--- ASSIGNED TASK ---
Print nothing but the lines below starting at the line that holds "camera: 85 degrees right, 15 degrees up" and ending at the line that holds "(726, 370) = (411, 460): green", including both, each exactly as written.

--- THE DATA ---
★ ★ ★ ★ ★

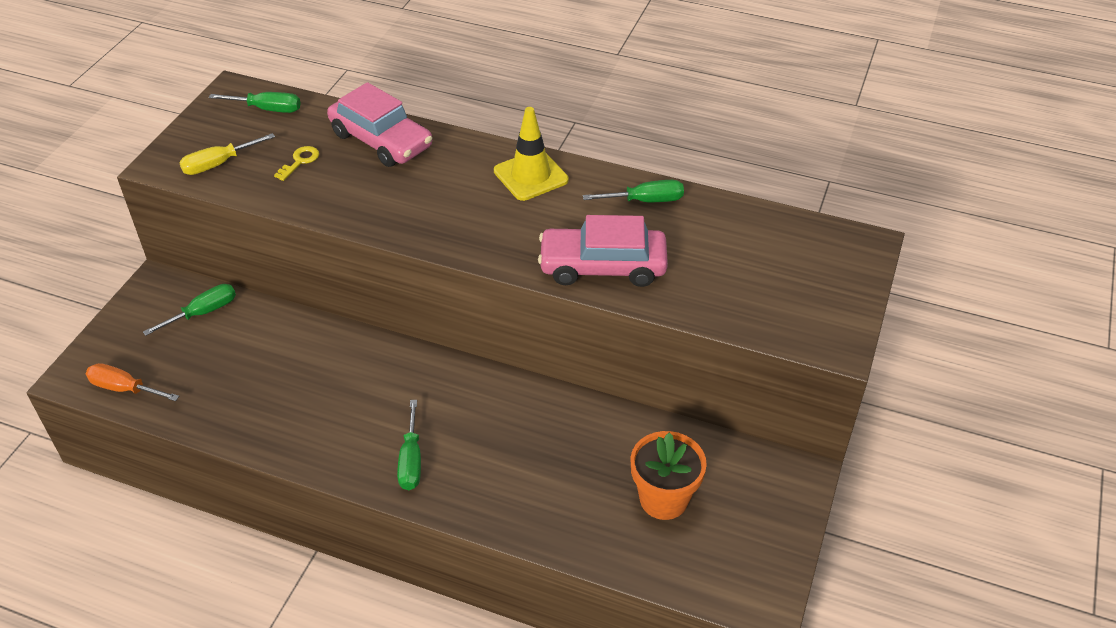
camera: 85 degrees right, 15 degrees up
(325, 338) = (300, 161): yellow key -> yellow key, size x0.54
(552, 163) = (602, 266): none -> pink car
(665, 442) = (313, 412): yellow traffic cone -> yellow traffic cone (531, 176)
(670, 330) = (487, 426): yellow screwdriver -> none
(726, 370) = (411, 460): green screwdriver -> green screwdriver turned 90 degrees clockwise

★ ★ ★ ★ ★

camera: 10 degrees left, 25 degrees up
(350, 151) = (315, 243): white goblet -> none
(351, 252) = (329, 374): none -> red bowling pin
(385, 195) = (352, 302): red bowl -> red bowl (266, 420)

★ ★ ★ ★ ★

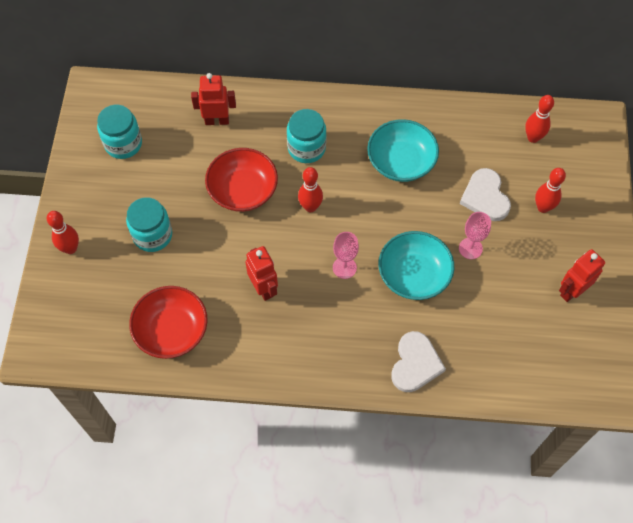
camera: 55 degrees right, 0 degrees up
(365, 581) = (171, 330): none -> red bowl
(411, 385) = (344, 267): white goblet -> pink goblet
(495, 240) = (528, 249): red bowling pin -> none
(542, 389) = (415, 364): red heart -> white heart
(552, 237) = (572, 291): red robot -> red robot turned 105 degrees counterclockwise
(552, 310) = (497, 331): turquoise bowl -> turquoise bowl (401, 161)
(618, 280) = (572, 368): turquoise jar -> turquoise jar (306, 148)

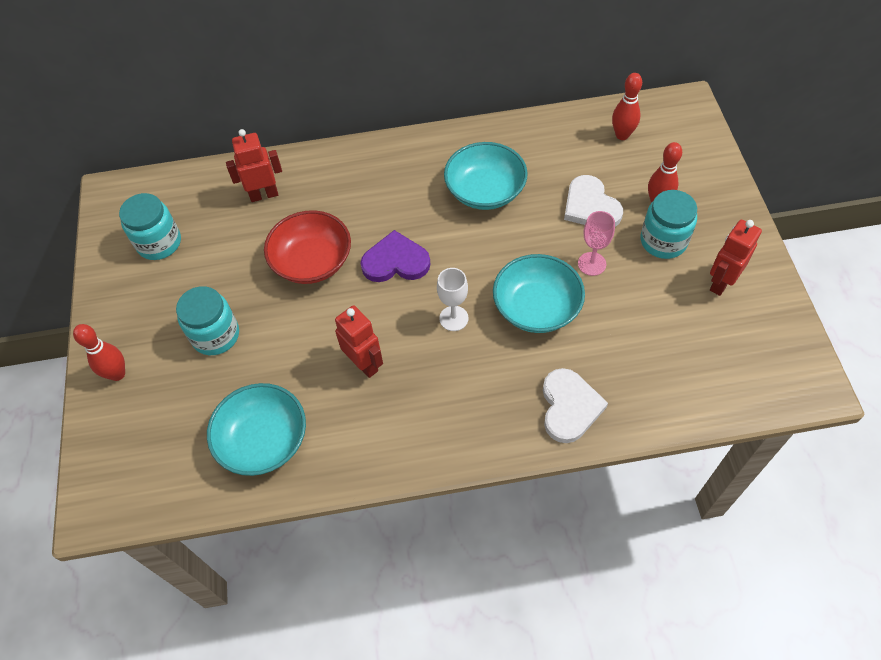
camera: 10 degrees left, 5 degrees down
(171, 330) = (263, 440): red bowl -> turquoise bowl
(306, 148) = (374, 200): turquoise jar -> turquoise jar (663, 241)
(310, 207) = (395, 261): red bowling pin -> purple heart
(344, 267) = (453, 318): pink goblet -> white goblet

★ ★ ★ ★ ★

--- WRITTEN ANSWER ---
camera: 85 degrees right, 15 degrees up
(325, 338) = (300, 161): yellow key -> yellow key, size x0.54
(552, 163) = (602, 266): none -> pink car
(665, 442) = (313, 412): yellow traffic cone -> yellow traffic cone (531, 176)
(670, 330) = (487, 426): yellow screwdriver -> none
(726, 370) = (411, 460): green screwdriver -> green screwdriver turned 90 degrees clockwise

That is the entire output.